ABOUT THIS EXERCISE: For this exercise, retype all the data exactly and exclude every image.

INFORMATION SUPPLIED:

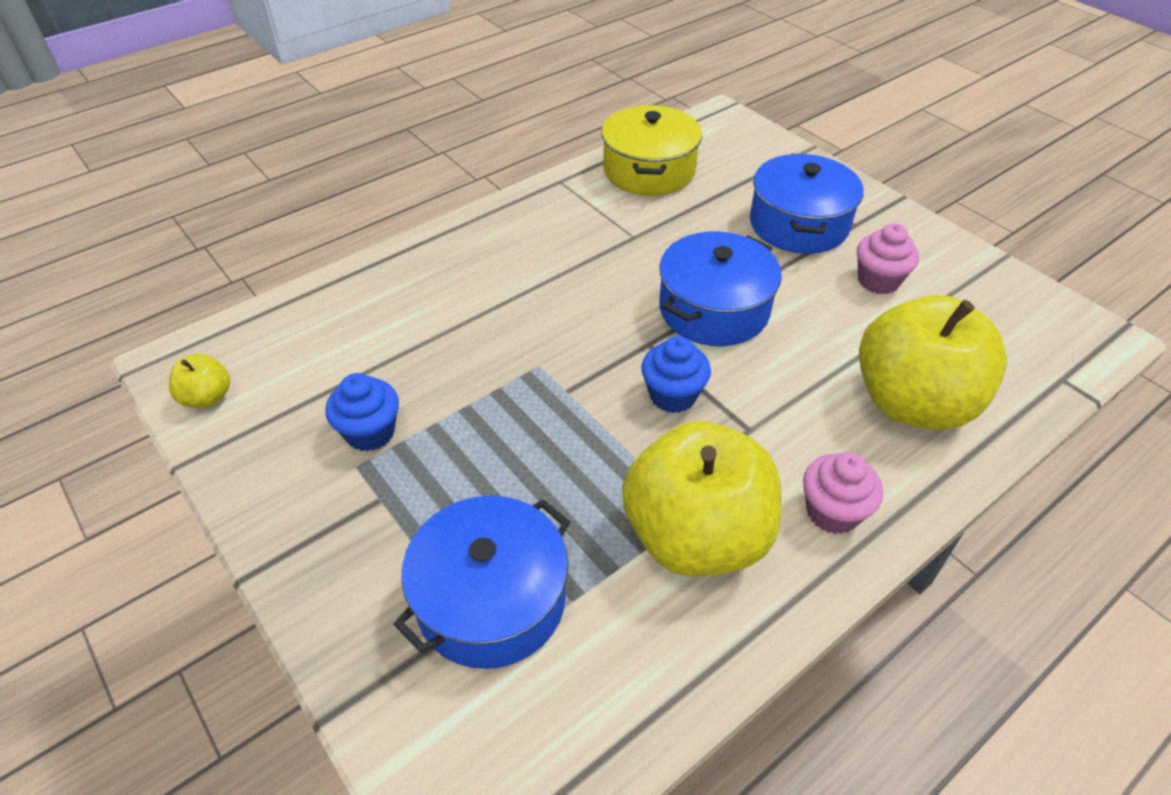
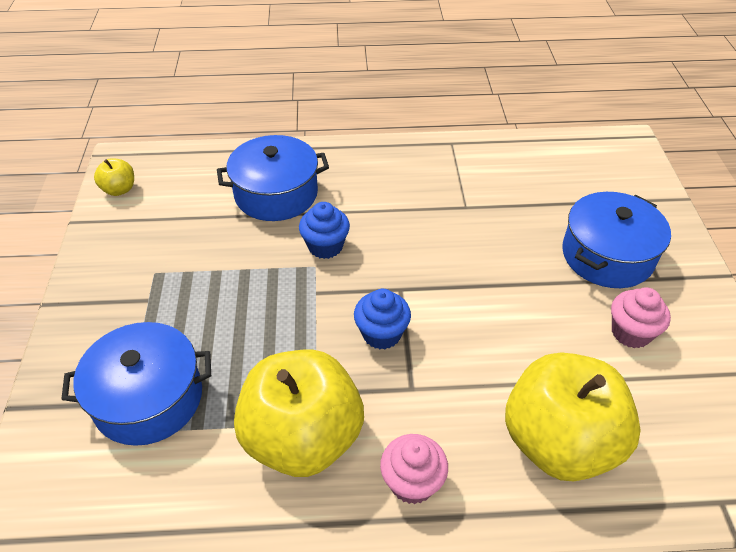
camera: 35 degrees right, 0 degrees up
(370, 432) = (180, 256): blue cupcake -> blue cupcake (325, 246)
(649, 170) = (525, 162): yellow pot -> none
(714, 309) = (472, 288): blue pot -> blue pot (276, 194)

YOUR SOLUTION:
camera: 35 degrees right, 0 degrees up
(370, 432) = (180, 256): blue cupcake -> blue cupcake (325, 246)
(649, 170) = (525, 162): yellow pot -> none
(714, 309) = (472, 288): blue pot -> blue pot (276, 194)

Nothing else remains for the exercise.